§ **Assigned task**
Which lines below fall between the one containing "delete: duck in russet <434 466>" and the one containing "recolor: candle in"? Repeat them exactly, counting both of those lines, and add nothing else.

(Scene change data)
····················

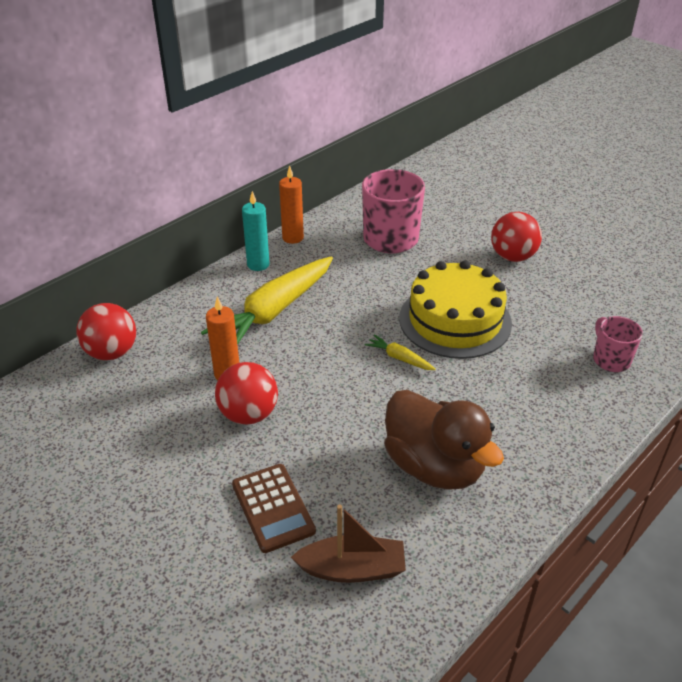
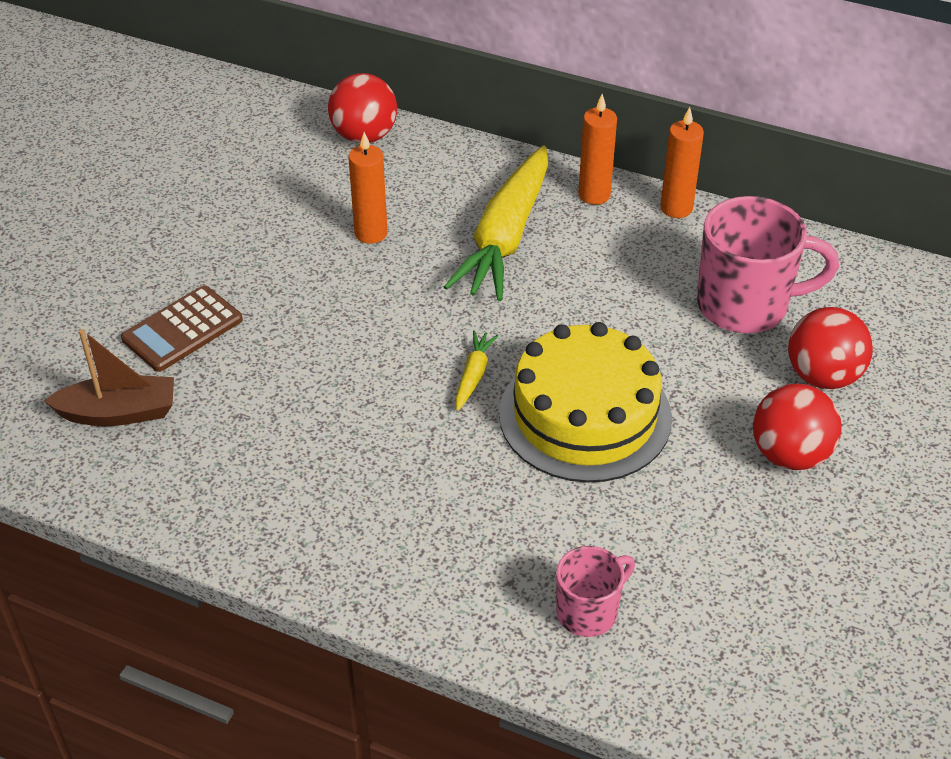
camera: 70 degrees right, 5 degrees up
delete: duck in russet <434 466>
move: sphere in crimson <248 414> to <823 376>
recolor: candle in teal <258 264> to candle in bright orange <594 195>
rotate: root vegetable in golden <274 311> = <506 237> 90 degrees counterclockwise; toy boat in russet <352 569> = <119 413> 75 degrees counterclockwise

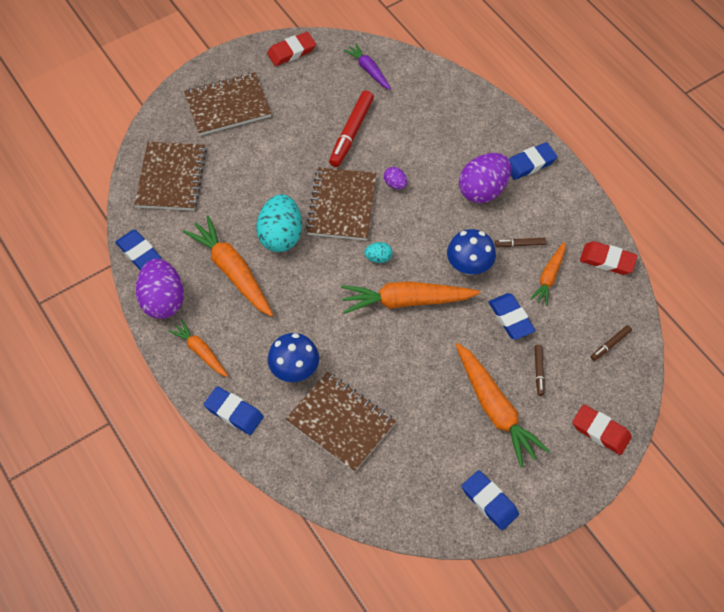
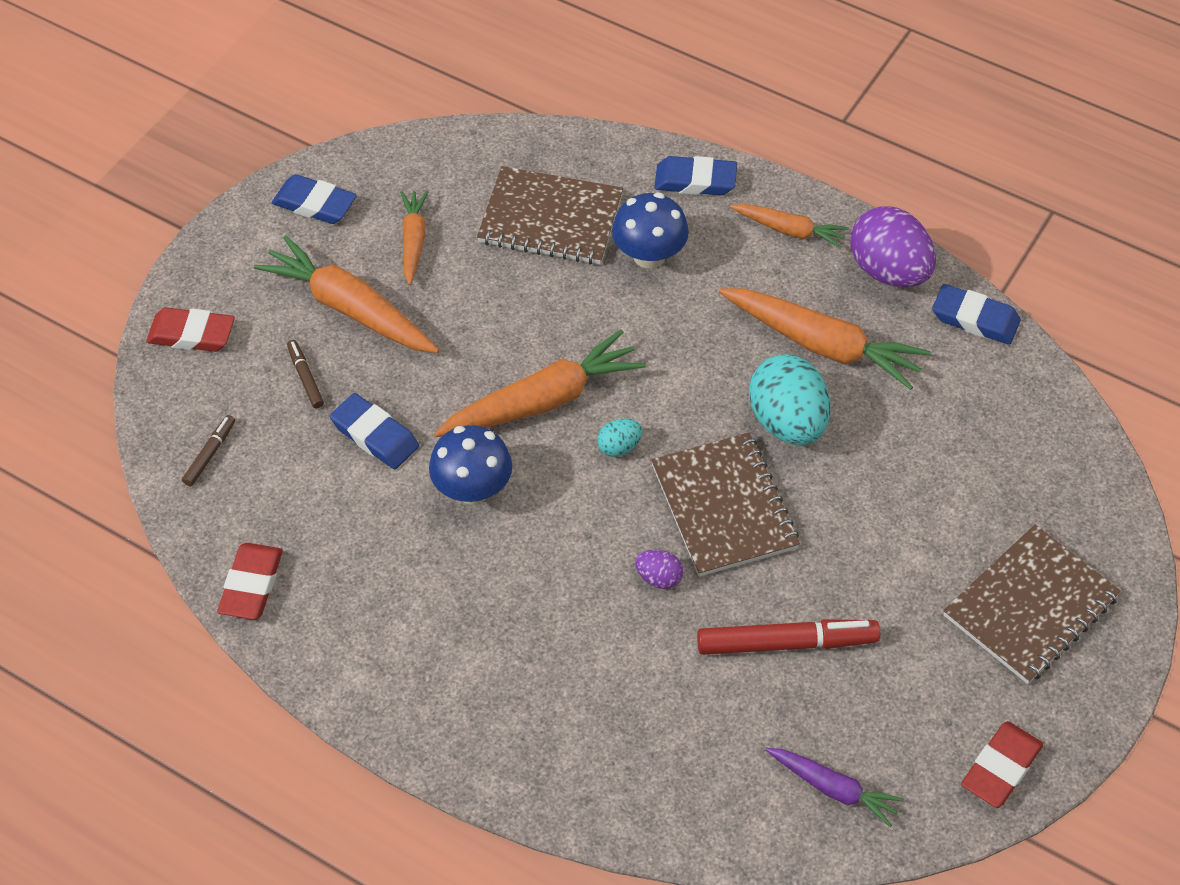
camera: 155 degrees right, 5 degrees down
delete: notebook in russet <171 178>; eraser in royal blue <530 163>; toy egg in royal purple <483 190>; felt pen in russet <520 244>
move: root vegetable in bright orange <549 277> to <413 241>
rotate: felt pen in crimson <351 133> = <786 643> 90 degrees clockwise; eraser in crimson <607 260> = <251 585> 75 degrees counterclockwise

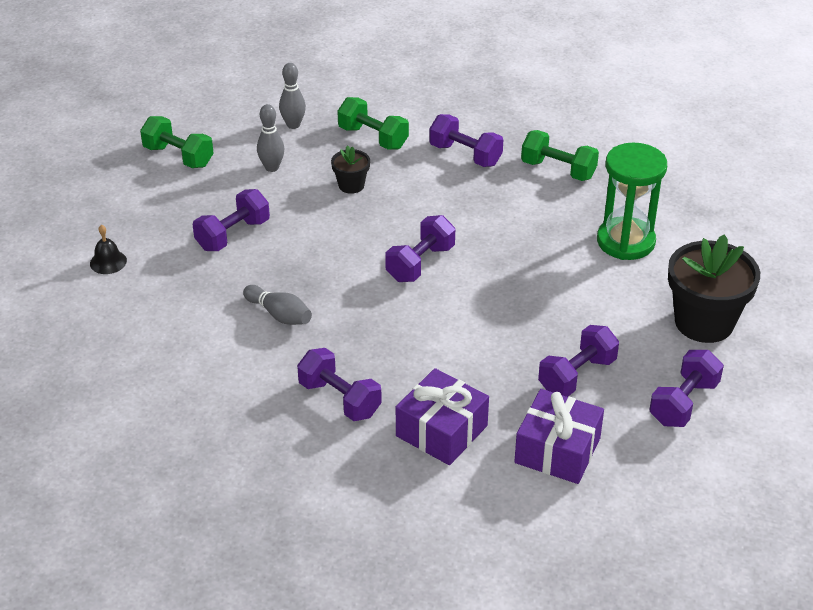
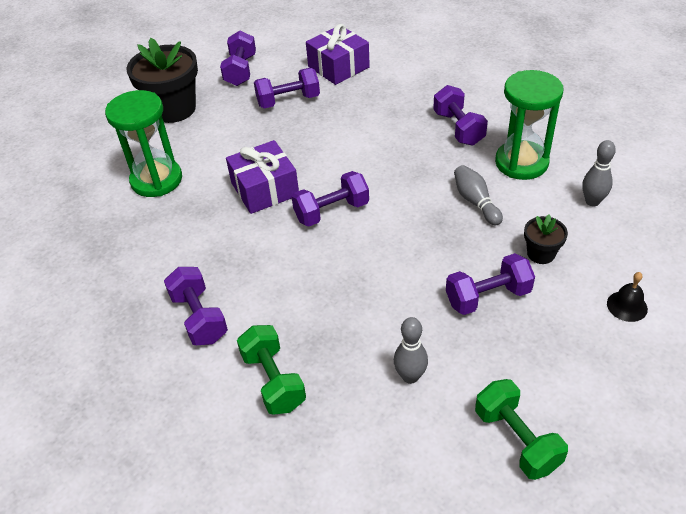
camera: 150 degrees left, 5 degrees up
delete: hand weight in emerald <558 170>
insert: sandglass in emerald <521 163>
move: tenpin in gray <293 125> to <592 201>; plant pot in jet-black <351 185> to <541 254>; present in royal purple <441 431> to <265 189>
rotate: hand weight in royal purple <683 403> = <240 71> 60 degrees counterclockwise

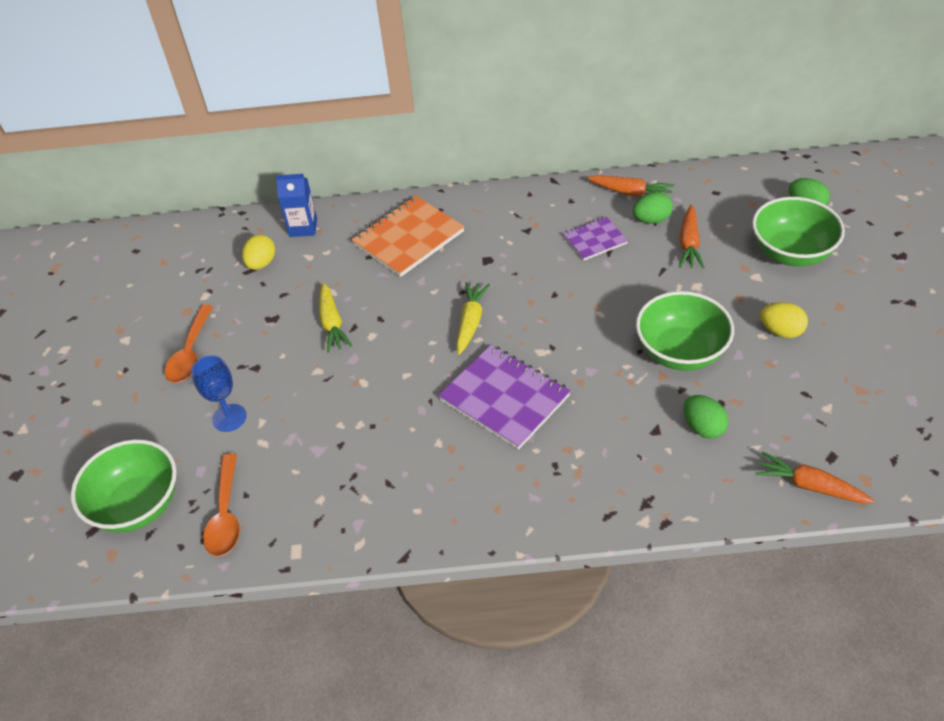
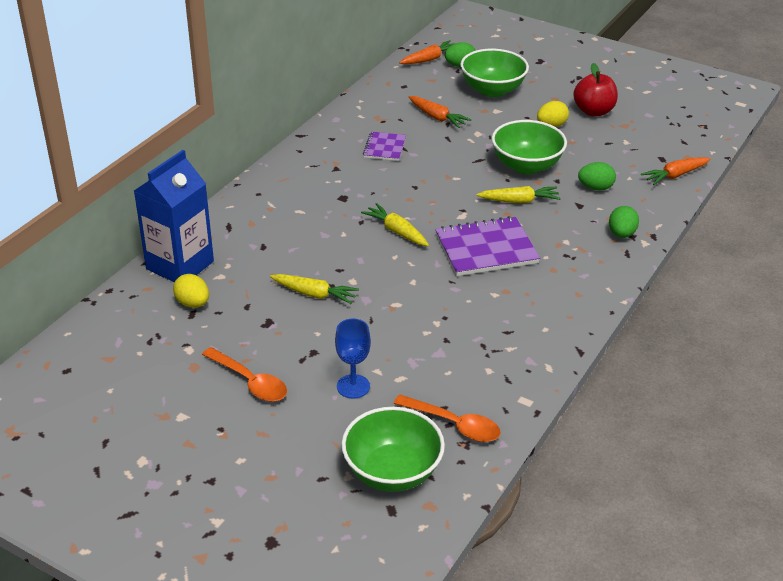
camera: 60 degrees left, 10 degrees down
delete: notebook in bright orange <408 238>
insert: apple fruit in crimson <593 111>; root vegetable in golden <519 201>
move: root vegetable in bright orange <631 192> to <429 59>; toy egg in emerald <651 220> to <621 234>
resize: carton in royal blue <303 227> = <180 265> x1.79

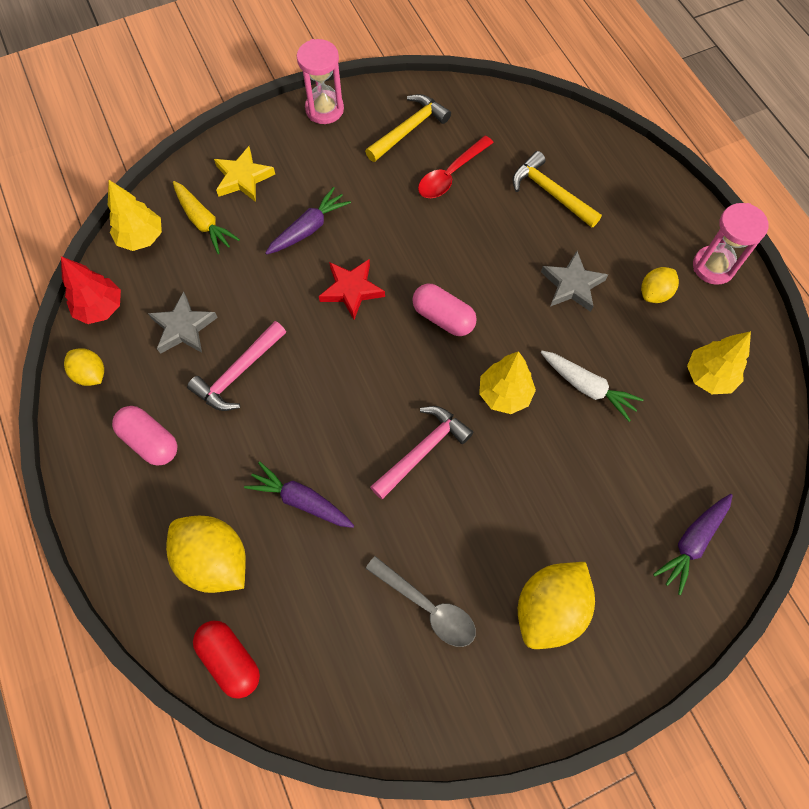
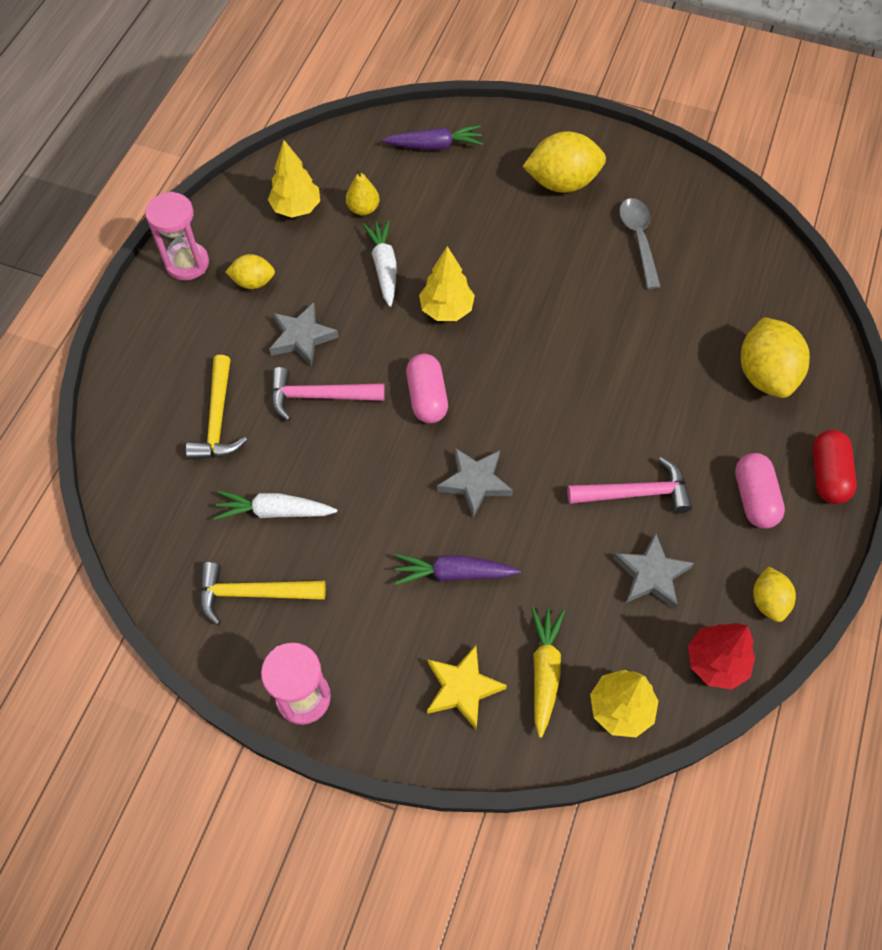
camera: 135 degrees left, 5 degrees down
delete: root vegetable in royal purple <301 500>
insert: pear in golden <363 209>
move: hammer in rose-pink <423 450> to <318 396>; pill shape in crimson <230 659> to <827 475>
replace: tablespoon in crimson <450 175> to root vegetable in pure white <274 511>
recolor: five-pointed star in crimson <351 290> to five-pointed star in gray <475 482>

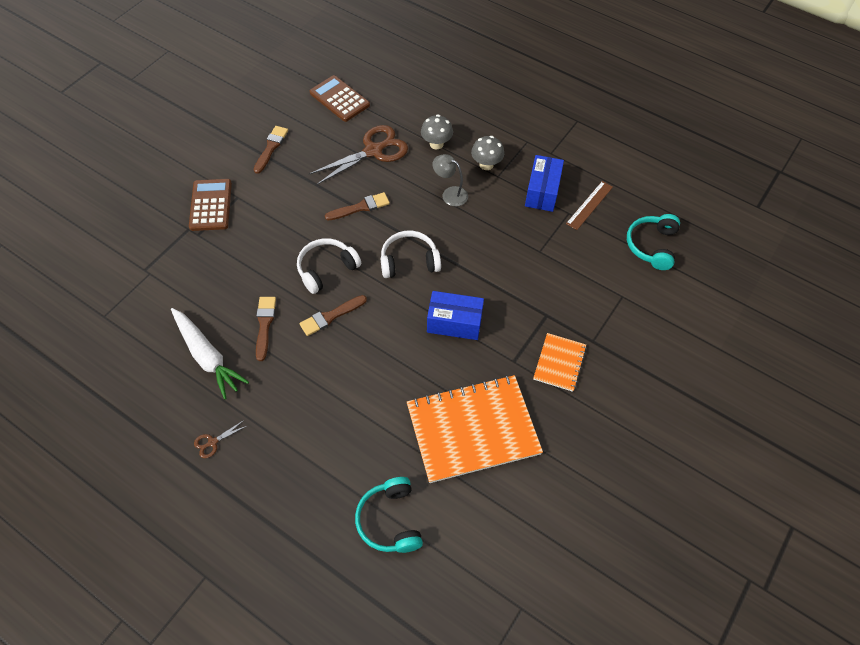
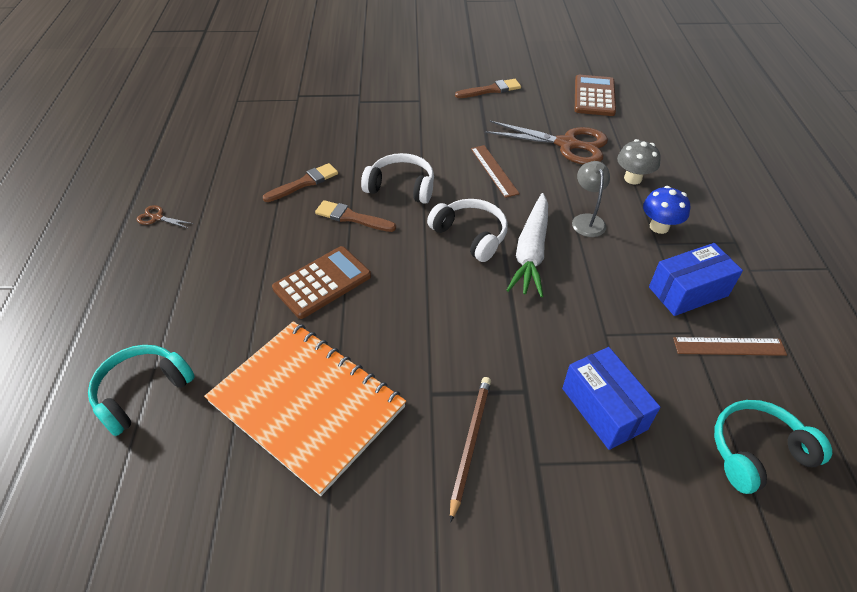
camera: 55 degrees right, 10 degrees down
move: calculator in russet <211 205> to <322 282>; parcel in royal blue <454 323> to <603 408>; root vegetable in pure white <207 356> to <531 252>
replace: brush in russet <360 207> to measuring stick in russet <494 170>; notebook in bright orange <559 363> to lead pencil in russet <470 443>
recolor: toadstool in gray <486 165> to toadstool in royal blue <659 227>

····················

§ **Written solution**
delete: duck in russet <434 466>
move: sphere in crimson <248 414> to <823 376>
recolor: candle in teal <258 264> to candle in bright orange <594 195>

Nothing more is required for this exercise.